What the task asks: Return all lines from the entries below in which the word "NAND" is present.

Record set:
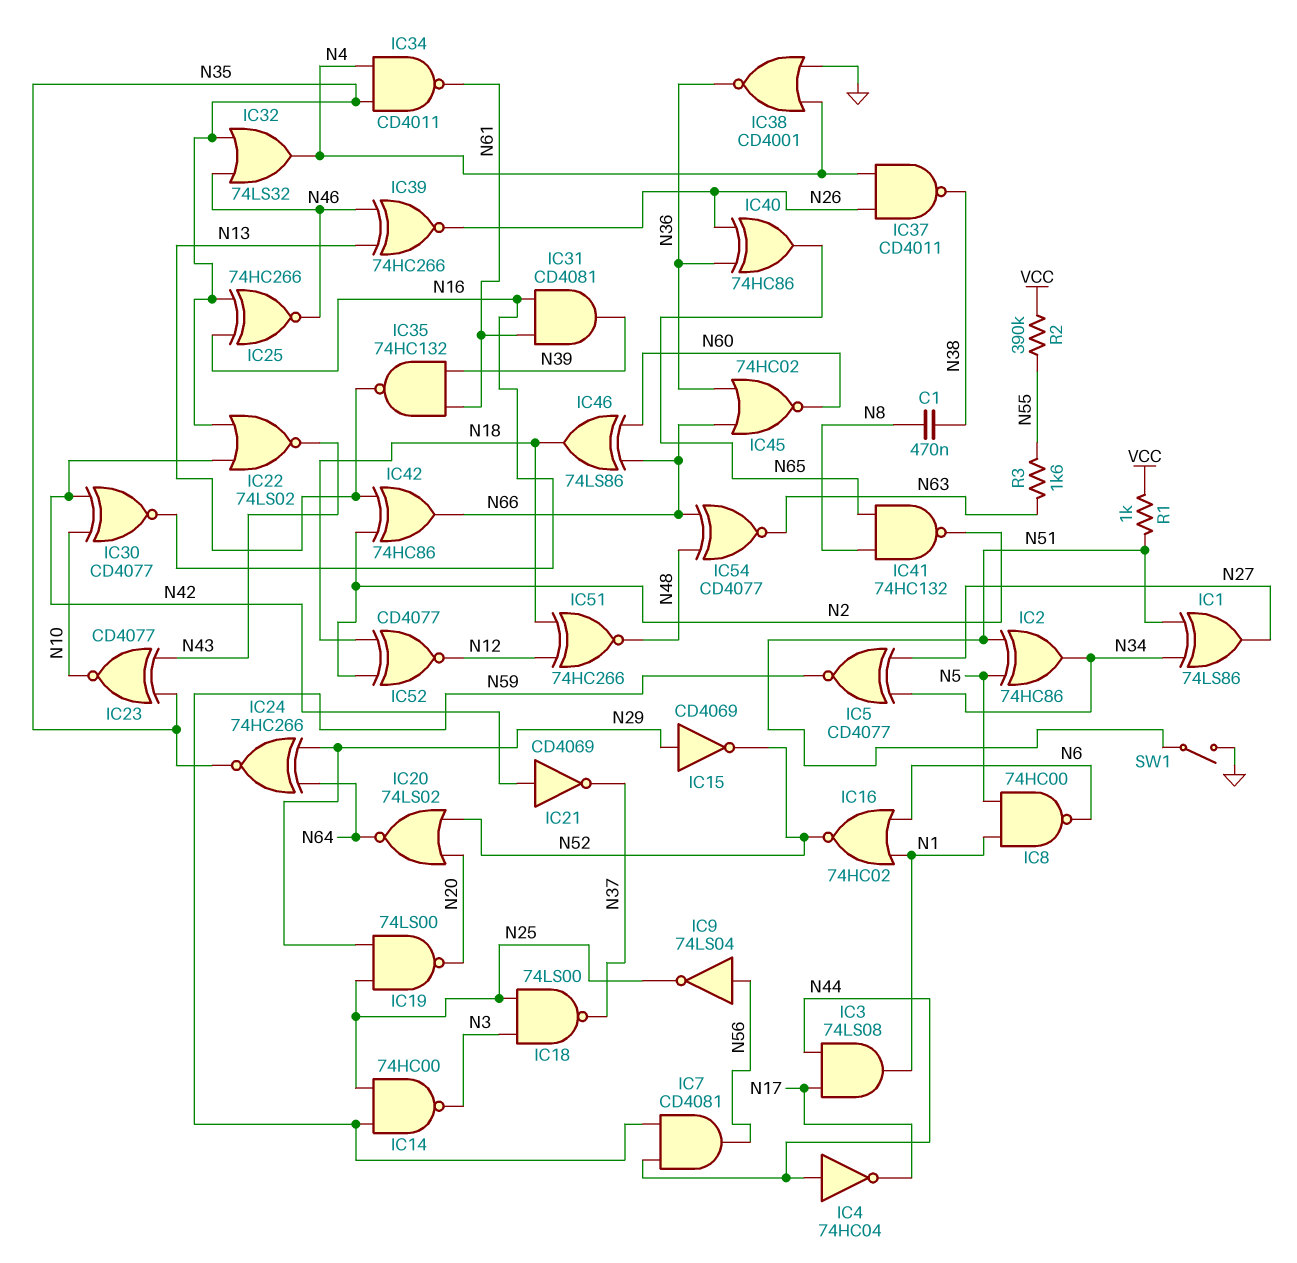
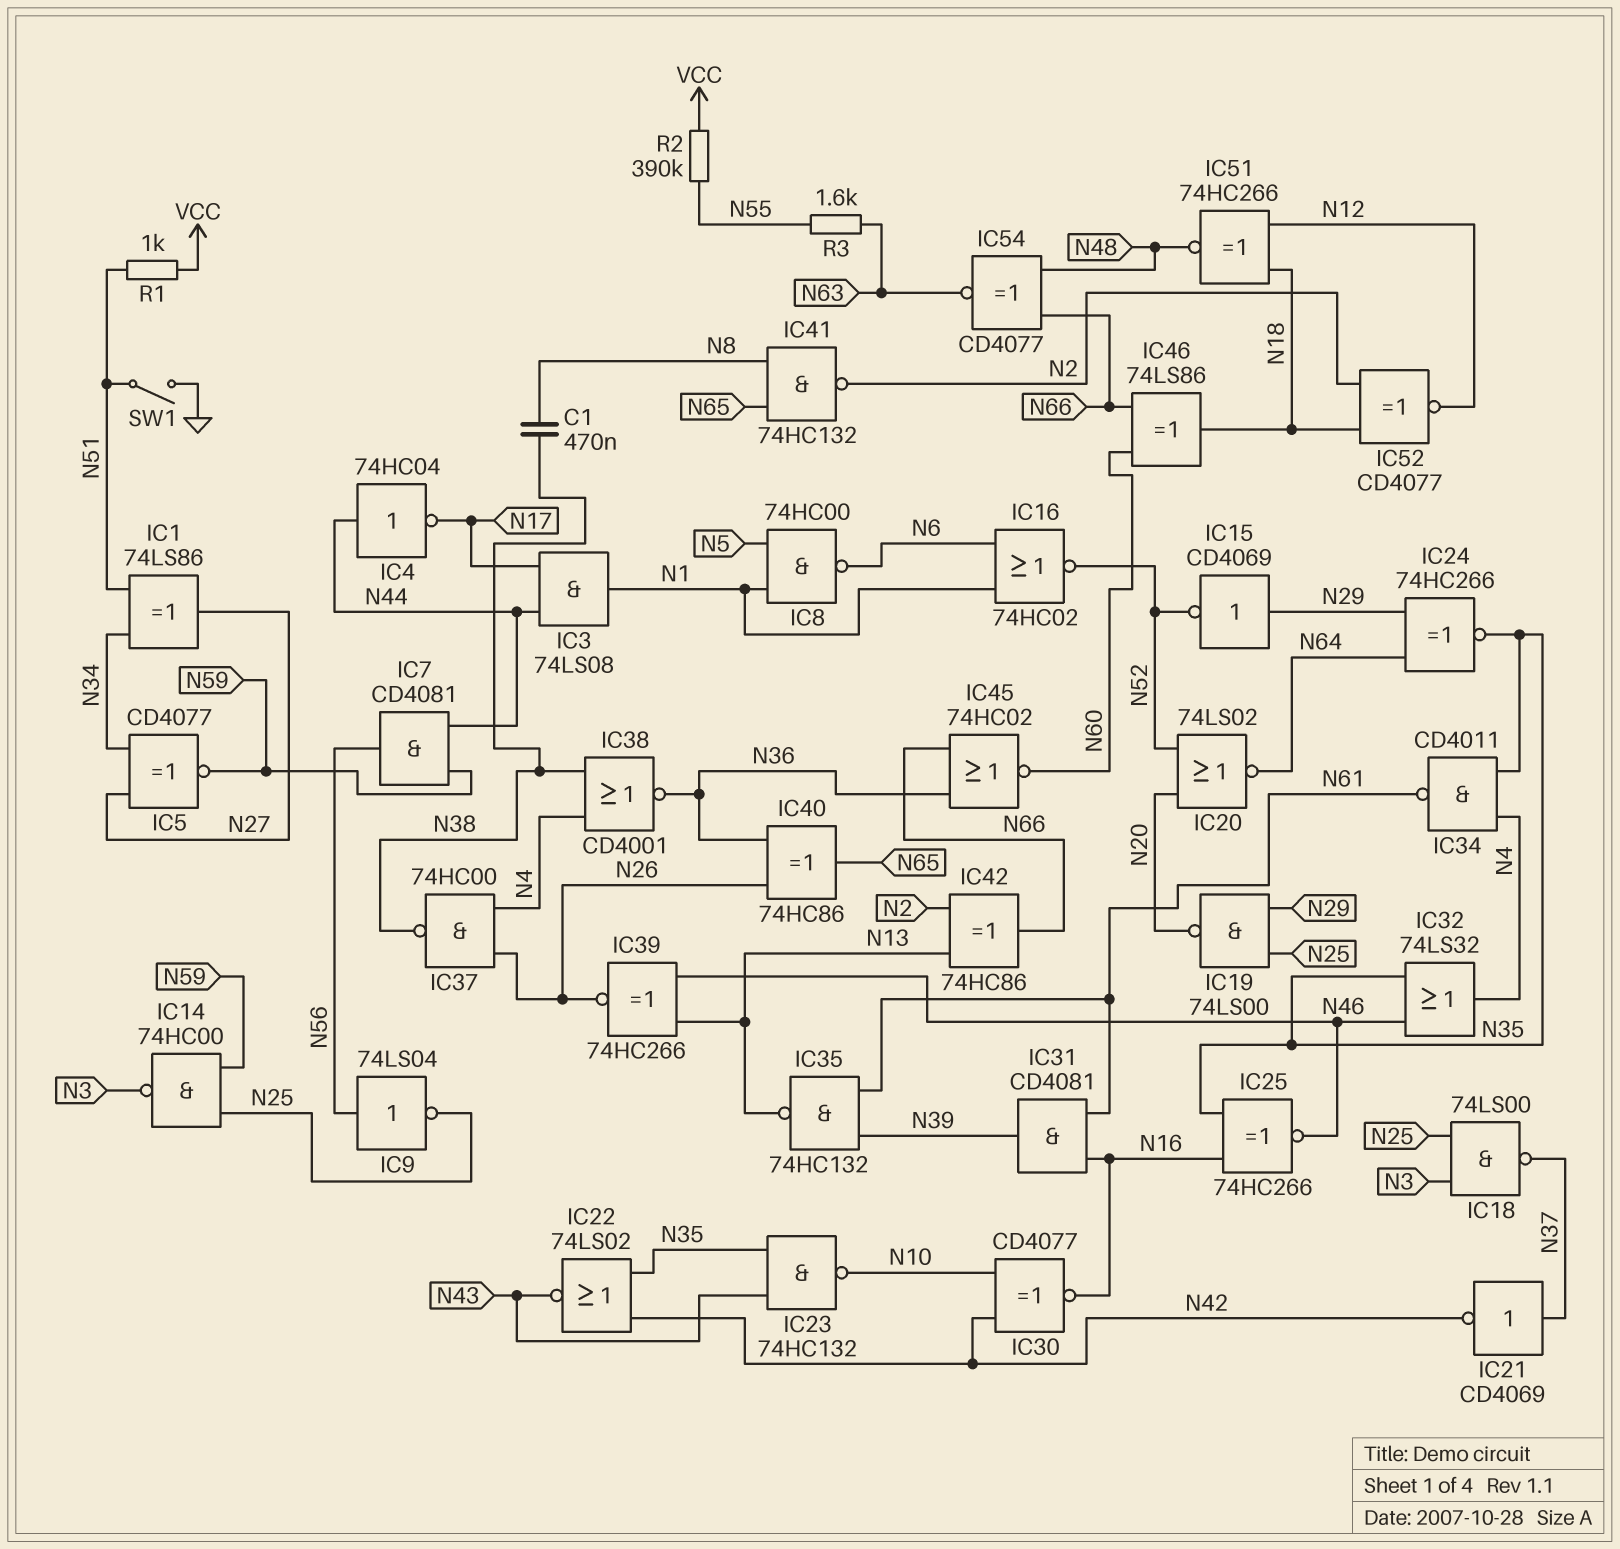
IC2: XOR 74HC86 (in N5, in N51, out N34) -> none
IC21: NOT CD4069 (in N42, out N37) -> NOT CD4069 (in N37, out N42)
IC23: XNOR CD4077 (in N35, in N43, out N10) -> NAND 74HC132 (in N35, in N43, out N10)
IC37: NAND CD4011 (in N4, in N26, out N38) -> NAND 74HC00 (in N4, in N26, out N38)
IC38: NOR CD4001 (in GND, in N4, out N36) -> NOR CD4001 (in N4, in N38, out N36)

Exercise output:
IC23: XNOR CD4077 (in N35, in N43, out N10) -> NAND 74HC132 (in N35, in N43, out N10)
IC37: NAND CD4011 (in N4, in N26, out N38) -> NAND 74HC00 (in N4, in N26, out N38)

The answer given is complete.